Scene comparison data:
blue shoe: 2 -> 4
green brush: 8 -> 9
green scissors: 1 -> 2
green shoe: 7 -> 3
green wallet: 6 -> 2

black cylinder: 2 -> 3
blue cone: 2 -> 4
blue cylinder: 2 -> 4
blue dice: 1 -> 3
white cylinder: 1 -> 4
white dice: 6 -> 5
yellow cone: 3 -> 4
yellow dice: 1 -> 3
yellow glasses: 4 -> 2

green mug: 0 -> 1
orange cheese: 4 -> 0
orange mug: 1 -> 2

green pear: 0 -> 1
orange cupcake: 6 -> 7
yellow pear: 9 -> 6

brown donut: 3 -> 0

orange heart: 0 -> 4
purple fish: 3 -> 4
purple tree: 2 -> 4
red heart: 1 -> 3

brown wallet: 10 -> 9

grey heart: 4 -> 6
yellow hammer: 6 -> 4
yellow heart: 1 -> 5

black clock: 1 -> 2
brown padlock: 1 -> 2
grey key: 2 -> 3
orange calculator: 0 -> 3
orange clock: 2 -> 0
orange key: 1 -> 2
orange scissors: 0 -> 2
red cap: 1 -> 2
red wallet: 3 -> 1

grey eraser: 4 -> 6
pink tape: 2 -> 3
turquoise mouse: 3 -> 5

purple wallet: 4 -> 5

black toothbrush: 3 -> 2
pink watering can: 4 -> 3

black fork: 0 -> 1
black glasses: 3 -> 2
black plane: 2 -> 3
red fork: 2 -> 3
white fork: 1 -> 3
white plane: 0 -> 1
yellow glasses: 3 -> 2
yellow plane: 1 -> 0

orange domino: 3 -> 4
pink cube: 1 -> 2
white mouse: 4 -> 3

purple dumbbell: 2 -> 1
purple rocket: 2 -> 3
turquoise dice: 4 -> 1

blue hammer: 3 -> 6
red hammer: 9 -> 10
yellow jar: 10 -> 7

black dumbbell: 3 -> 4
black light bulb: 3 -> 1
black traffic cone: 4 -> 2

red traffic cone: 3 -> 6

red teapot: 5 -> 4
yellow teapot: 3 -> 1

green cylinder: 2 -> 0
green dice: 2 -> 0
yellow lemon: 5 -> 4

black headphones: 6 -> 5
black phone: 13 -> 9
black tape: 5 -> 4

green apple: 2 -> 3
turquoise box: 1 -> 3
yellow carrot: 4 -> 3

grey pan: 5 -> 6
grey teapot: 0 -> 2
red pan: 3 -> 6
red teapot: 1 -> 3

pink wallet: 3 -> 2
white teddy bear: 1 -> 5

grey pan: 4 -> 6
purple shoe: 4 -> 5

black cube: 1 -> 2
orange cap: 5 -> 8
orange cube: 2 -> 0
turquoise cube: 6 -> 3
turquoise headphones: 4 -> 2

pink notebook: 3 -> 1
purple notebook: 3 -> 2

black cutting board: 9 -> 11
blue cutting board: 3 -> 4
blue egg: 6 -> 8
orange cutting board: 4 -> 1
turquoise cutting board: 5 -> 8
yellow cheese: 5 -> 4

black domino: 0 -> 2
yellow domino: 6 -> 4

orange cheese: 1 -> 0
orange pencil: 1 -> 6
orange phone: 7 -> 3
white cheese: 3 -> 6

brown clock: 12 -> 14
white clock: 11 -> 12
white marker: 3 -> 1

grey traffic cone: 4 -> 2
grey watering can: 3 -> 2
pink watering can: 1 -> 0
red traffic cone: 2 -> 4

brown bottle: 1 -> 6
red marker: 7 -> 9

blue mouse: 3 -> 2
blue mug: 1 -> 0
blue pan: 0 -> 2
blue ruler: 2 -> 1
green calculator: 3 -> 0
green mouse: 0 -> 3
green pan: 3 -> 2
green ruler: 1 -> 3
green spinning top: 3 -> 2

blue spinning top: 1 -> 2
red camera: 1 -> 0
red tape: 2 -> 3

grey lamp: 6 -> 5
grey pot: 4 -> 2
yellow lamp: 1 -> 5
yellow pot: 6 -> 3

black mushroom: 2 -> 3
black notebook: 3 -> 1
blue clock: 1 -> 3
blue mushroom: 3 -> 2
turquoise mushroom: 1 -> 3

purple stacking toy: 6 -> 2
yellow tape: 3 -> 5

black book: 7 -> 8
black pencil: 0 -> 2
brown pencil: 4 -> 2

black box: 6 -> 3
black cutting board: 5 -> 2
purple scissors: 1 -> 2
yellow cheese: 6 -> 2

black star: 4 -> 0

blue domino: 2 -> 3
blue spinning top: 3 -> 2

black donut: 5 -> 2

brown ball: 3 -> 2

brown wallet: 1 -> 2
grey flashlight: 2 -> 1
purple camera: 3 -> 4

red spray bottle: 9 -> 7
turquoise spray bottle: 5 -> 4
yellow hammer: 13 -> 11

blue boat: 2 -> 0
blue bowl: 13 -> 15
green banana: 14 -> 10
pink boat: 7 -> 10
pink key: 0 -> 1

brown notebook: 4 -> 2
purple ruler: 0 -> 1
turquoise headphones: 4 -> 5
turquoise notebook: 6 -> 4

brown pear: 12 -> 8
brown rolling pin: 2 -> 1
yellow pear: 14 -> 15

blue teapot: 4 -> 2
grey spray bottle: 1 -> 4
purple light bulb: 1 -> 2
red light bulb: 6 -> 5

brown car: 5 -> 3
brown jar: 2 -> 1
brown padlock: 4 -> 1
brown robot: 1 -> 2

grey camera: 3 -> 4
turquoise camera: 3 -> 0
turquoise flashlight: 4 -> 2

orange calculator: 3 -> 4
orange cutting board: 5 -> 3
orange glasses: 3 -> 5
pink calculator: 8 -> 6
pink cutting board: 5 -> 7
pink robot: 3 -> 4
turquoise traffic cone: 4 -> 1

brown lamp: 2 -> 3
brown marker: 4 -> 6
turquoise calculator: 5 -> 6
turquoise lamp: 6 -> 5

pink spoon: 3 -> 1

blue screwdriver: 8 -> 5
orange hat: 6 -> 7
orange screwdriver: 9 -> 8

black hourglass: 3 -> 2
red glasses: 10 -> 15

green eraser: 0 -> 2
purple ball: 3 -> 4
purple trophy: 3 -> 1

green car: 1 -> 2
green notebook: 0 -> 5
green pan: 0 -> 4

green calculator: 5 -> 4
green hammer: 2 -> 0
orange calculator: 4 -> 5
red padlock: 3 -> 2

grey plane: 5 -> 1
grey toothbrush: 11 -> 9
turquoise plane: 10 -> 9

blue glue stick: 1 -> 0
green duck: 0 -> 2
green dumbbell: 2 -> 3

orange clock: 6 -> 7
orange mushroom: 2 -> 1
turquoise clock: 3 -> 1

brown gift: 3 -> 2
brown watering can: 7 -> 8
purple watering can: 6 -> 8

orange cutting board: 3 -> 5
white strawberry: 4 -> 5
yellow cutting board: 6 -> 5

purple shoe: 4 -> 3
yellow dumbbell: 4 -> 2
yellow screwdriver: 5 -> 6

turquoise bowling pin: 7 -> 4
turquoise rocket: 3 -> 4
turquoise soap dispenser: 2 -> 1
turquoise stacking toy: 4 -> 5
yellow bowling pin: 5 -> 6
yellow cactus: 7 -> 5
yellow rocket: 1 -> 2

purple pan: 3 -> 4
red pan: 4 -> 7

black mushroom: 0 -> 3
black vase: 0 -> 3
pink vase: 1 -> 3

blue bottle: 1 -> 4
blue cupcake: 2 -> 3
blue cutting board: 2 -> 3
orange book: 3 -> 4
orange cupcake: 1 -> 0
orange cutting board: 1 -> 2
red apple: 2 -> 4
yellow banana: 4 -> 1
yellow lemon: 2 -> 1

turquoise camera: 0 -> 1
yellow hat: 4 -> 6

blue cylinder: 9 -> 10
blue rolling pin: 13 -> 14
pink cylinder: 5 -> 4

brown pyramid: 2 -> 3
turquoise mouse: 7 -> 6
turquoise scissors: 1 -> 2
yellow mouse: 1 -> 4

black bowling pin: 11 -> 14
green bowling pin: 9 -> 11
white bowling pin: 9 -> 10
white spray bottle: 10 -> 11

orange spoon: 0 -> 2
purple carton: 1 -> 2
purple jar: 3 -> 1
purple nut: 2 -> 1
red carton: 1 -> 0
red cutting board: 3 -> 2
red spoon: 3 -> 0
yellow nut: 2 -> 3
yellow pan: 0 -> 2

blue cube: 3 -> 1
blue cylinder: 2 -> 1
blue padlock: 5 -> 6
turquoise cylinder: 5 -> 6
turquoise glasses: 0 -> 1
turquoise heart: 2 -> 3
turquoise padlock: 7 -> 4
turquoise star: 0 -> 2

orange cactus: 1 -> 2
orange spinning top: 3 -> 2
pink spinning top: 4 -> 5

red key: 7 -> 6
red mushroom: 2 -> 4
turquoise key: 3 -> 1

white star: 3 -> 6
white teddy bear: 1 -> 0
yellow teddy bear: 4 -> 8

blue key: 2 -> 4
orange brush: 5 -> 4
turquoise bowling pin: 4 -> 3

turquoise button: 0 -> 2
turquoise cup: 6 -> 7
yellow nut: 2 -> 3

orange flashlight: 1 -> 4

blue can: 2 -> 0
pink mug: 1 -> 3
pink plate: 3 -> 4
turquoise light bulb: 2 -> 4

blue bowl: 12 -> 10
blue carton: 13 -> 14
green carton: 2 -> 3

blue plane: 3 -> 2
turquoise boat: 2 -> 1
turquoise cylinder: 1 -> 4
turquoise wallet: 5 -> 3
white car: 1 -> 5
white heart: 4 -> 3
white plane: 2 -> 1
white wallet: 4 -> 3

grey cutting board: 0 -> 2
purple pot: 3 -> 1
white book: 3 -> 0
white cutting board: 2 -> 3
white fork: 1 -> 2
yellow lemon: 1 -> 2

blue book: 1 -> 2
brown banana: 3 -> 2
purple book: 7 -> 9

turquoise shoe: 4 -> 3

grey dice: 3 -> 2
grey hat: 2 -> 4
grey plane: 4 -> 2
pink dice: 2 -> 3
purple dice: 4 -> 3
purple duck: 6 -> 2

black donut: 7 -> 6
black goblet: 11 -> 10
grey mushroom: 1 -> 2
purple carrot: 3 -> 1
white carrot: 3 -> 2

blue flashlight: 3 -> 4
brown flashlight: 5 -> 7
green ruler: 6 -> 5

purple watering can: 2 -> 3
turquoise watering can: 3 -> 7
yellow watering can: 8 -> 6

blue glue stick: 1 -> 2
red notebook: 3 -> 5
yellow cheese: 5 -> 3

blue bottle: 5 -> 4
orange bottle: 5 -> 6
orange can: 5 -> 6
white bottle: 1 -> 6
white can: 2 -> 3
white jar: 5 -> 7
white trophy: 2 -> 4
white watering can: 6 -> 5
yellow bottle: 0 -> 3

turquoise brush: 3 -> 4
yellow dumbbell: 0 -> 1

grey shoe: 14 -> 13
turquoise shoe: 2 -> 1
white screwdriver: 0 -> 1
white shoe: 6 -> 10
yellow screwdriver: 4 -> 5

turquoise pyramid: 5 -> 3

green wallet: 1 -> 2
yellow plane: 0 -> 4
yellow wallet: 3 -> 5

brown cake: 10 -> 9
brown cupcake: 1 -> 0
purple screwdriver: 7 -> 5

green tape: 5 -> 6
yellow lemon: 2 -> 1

* [What is being asked]:
Copy exactly the stretch of data above from the line with "orange cutting board: 1 -> 2" through the line with "turquoise mouse: 7 -> 6", and omit all other lines.

* [Solved problem]:
orange cutting board: 1 -> 2
red apple: 2 -> 4
yellow banana: 4 -> 1
yellow lemon: 2 -> 1

turquoise camera: 0 -> 1
yellow hat: 4 -> 6

blue cylinder: 9 -> 10
blue rolling pin: 13 -> 14
pink cylinder: 5 -> 4

brown pyramid: 2 -> 3
turquoise mouse: 7 -> 6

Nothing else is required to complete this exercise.